===== Provided entries

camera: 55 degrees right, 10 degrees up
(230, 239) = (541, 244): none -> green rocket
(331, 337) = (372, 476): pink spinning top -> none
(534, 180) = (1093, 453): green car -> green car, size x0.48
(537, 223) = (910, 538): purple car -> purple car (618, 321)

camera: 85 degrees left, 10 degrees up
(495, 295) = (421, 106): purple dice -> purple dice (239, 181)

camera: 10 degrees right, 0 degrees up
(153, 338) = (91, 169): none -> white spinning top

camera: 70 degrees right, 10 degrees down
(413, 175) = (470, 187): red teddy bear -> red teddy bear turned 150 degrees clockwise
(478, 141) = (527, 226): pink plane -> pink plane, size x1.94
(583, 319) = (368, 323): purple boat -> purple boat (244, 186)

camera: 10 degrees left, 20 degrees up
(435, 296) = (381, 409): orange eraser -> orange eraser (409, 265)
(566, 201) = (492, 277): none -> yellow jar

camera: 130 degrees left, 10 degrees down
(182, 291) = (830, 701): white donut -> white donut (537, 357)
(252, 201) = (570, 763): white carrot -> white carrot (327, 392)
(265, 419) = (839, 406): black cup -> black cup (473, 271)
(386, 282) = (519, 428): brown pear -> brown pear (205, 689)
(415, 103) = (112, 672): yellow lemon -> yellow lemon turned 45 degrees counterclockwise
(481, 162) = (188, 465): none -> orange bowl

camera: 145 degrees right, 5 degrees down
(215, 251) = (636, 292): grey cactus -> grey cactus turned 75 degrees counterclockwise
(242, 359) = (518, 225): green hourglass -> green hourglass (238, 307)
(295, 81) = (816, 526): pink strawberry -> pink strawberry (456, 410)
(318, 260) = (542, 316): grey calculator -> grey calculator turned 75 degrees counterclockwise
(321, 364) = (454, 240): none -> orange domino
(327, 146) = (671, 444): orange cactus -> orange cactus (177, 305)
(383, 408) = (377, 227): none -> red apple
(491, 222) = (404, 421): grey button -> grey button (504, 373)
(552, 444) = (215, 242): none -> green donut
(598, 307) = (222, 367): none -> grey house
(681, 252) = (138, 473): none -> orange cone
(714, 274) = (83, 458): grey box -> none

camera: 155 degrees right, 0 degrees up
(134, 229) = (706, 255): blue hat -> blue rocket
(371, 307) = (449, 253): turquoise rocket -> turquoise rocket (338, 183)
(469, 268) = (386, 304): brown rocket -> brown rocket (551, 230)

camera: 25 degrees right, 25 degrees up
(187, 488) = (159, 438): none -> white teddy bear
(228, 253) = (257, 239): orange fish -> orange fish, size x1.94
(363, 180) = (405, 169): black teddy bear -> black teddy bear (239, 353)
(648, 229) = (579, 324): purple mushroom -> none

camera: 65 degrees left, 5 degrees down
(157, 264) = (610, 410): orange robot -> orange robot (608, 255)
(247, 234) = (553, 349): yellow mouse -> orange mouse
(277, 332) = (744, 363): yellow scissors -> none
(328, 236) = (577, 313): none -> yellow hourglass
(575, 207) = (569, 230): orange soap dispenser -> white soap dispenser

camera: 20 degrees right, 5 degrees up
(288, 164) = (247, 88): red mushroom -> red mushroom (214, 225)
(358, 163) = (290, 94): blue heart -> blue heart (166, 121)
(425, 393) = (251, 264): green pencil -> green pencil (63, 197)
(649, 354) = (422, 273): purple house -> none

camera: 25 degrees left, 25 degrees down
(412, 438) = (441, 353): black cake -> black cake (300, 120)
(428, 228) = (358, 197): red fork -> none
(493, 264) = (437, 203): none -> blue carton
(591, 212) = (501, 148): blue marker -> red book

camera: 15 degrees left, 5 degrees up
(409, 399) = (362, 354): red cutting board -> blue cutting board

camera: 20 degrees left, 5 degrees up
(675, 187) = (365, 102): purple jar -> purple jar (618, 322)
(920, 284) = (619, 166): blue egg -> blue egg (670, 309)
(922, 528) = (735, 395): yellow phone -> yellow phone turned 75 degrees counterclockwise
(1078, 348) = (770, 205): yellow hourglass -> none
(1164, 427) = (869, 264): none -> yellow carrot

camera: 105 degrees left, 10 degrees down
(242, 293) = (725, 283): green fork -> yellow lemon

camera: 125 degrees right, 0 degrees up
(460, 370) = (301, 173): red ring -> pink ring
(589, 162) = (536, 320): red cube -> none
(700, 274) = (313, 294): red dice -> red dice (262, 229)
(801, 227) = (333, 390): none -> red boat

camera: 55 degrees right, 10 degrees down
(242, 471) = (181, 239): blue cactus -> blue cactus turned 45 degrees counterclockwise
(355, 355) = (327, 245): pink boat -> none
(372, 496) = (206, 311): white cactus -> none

==========

*How to complete this task:* All lines above from the line with "(412, 438) = (441, 353): black" through the line with "(1164, 427) = (869, 264): none", both included, are to be set down exactly, with nothing else.

*Output below:*
(412, 438) = (441, 353): black cake -> black cake (300, 120)
(428, 228) = (358, 197): red fork -> none
(493, 264) = (437, 203): none -> blue carton
(591, 212) = (501, 148): blue marker -> red book

camera: 15 degrees left, 5 degrees up
(409, 399) = (362, 354): red cutting board -> blue cutting board

camera: 20 degrees left, 5 degrees up
(675, 187) = (365, 102): purple jar -> purple jar (618, 322)
(920, 284) = (619, 166): blue egg -> blue egg (670, 309)
(922, 528) = (735, 395): yellow phone -> yellow phone turned 75 degrees counterclockwise
(1078, 348) = (770, 205): yellow hourglass -> none
(1164, 427) = (869, 264): none -> yellow carrot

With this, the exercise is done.